Copy exactly, and only, the lines from the line containing "resized: grey_drum 155,255,209,313" through the last line of the records below, both included, and leave out any pictures.
──────── Data shown ────────
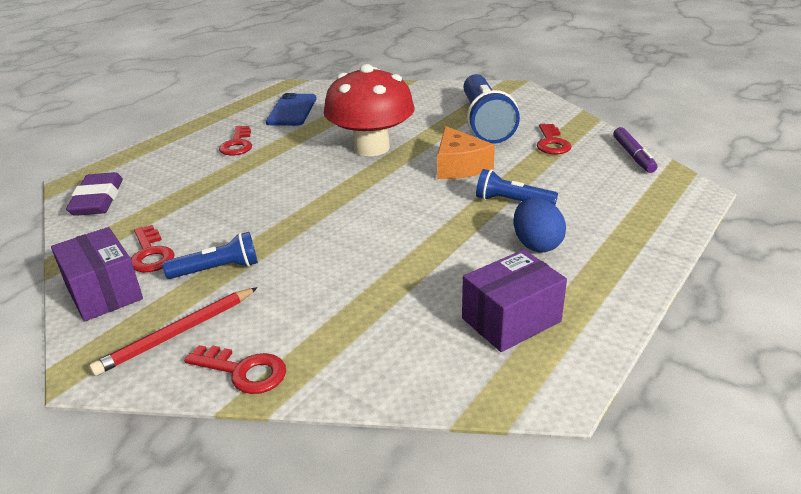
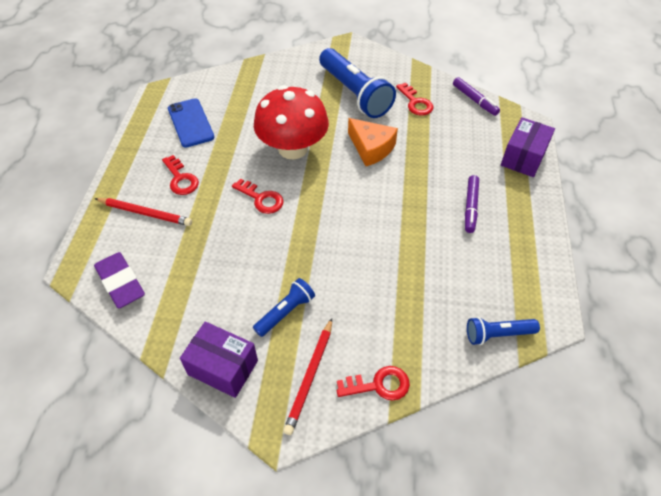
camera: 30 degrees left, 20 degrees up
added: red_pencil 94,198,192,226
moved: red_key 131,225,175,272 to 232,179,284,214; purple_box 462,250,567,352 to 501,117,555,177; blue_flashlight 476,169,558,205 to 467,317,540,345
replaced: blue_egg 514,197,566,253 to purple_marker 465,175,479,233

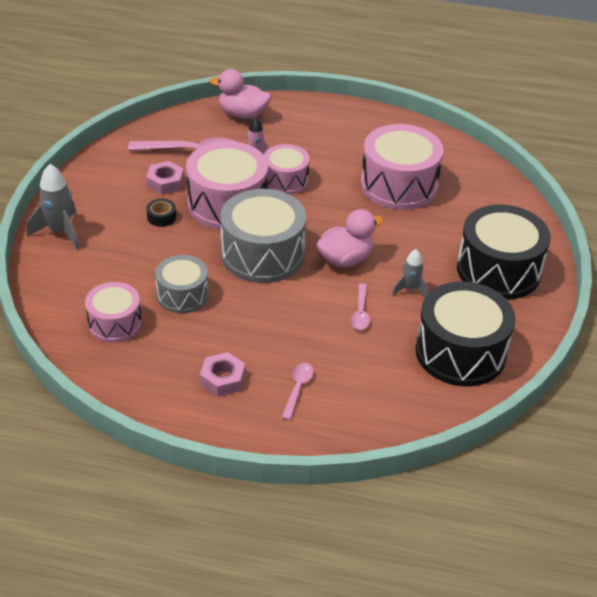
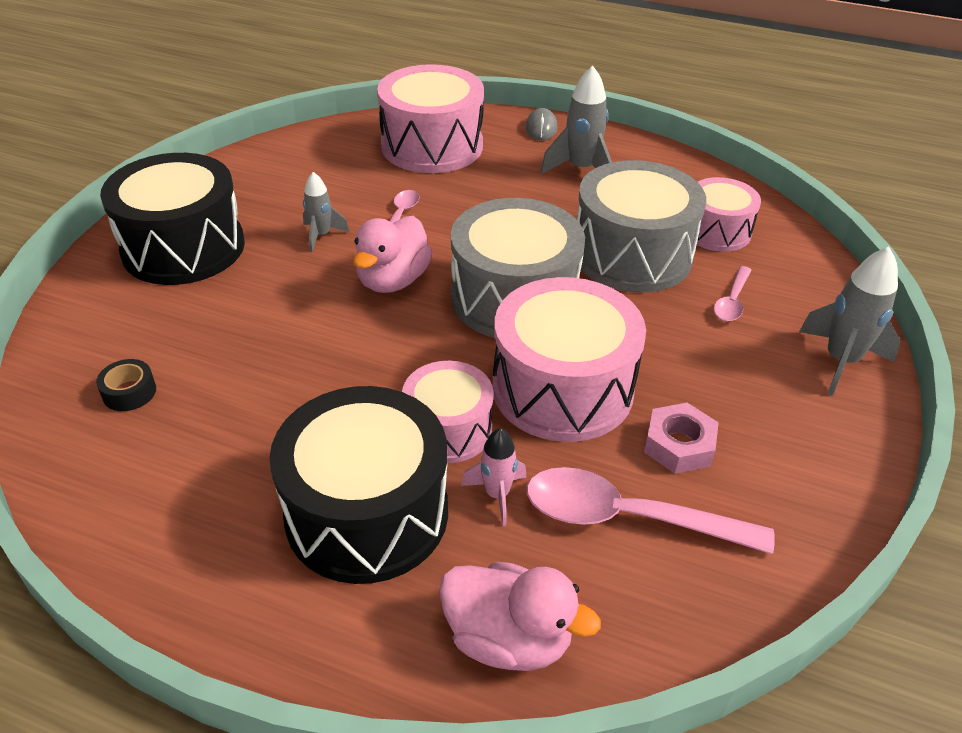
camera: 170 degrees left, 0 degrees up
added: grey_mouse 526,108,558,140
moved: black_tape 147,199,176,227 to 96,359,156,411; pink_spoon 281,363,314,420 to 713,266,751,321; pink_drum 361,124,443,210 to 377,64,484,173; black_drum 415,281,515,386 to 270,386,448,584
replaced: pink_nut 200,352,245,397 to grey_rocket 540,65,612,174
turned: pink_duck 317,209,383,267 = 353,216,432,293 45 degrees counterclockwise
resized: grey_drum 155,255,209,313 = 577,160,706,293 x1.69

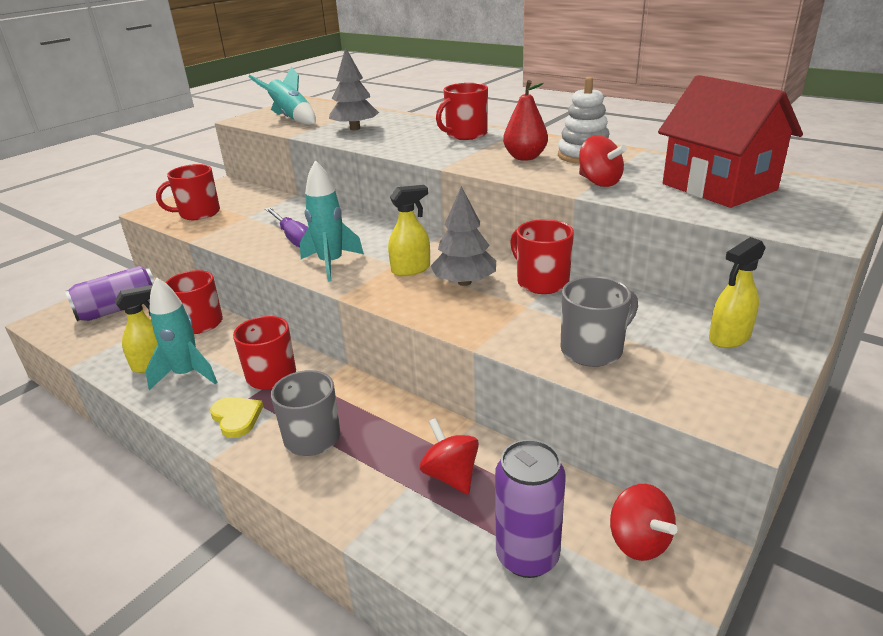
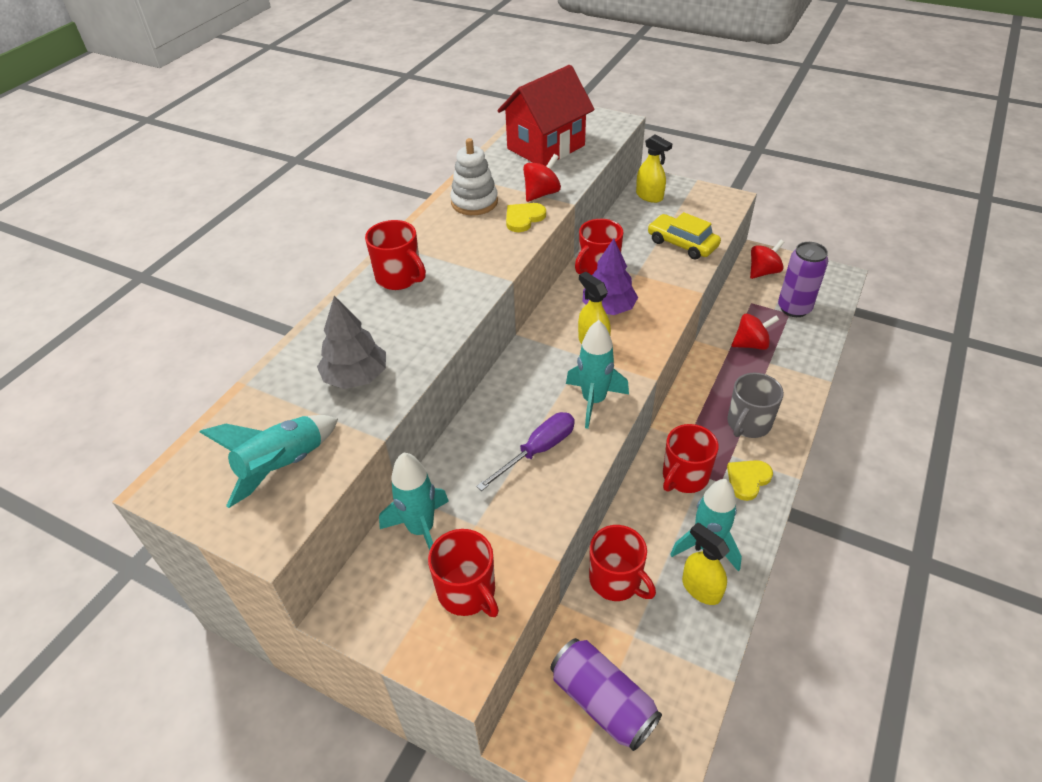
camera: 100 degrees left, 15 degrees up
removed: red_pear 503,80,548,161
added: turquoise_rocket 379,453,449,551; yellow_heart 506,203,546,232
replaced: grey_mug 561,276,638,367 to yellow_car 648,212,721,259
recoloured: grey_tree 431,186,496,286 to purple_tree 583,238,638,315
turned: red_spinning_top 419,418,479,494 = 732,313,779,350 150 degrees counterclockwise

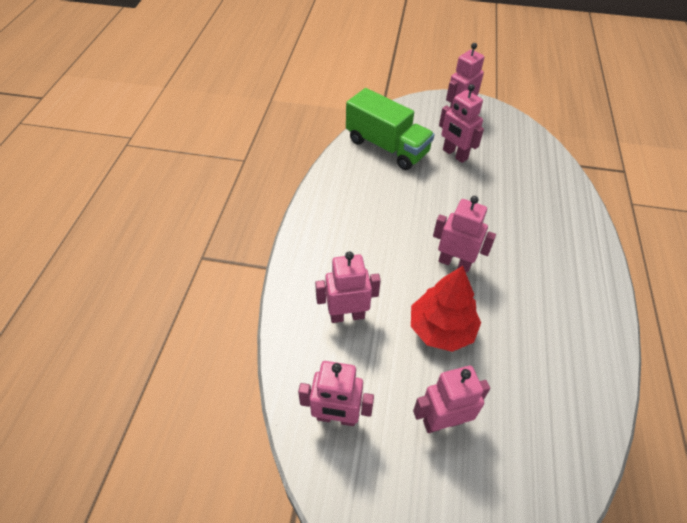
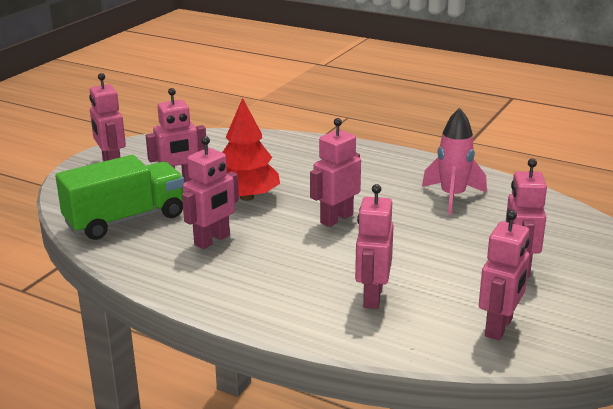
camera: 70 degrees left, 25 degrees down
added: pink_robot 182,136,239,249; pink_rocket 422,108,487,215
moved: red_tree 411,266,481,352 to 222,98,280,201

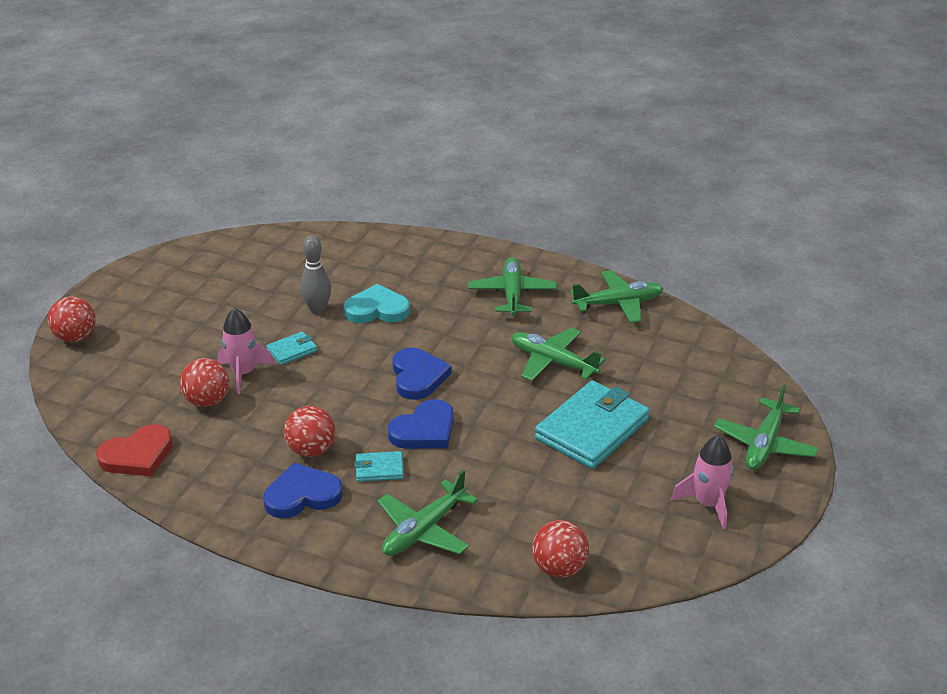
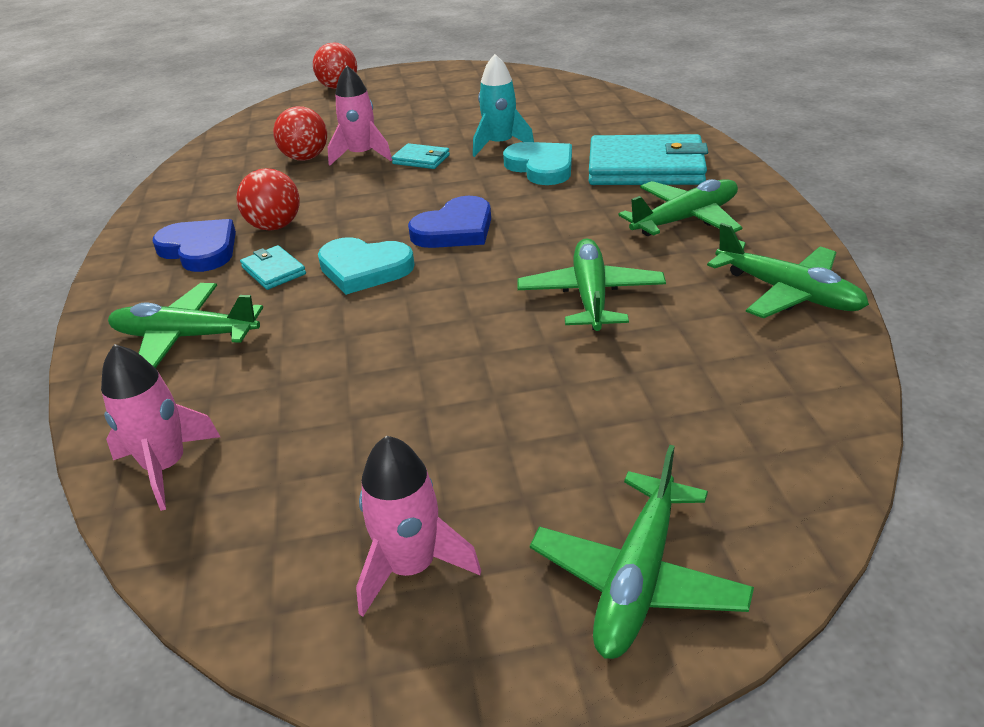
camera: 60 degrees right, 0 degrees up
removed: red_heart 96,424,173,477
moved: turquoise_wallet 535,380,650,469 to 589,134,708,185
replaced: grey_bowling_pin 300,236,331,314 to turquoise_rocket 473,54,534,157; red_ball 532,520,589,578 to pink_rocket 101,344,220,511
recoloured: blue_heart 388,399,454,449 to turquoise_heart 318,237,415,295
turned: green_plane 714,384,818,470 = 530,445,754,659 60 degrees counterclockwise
────────
→ **Written response**:
resized: grey_drum 155,255,209,313 = 577,160,706,293 x1.69

camera: 100 degrees left, 15 degrees up
removed: red_pear 503,80,548,161
added: turquoise_rocket 379,453,449,551; yellow_heart 506,203,546,232
replaced: grey_mug 561,276,638,367 to yellow_car 648,212,721,259
recoloured: grey_tree 431,186,496,286 to purple_tree 583,238,638,315
turned: red_spinning_top 419,418,479,494 = 732,313,779,350 150 degrees counterclockwise

camera: 70 degrees left, 25 degrees down
added: pink_robot 182,136,239,249; pink_rocket 422,108,487,215
moved: red_tree 411,266,481,352 to 222,98,280,201

camera: 60 degrees right, 0 degrees up
removed: red_heart 96,424,173,477
moved: turquoise_wallet 535,380,650,469 to 589,134,708,185
replaced: grey_bowling_pin 300,236,331,314 to turquoise_rocket 473,54,534,157; red_ball 532,520,589,578 to pink_rocket 101,344,220,511
recoloured: blue_heart 388,399,454,449 to turquoise_heart 318,237,415,295
turned: green_plane 714,384,818,470 = 530,445,754,659 60 degrees counterclockwise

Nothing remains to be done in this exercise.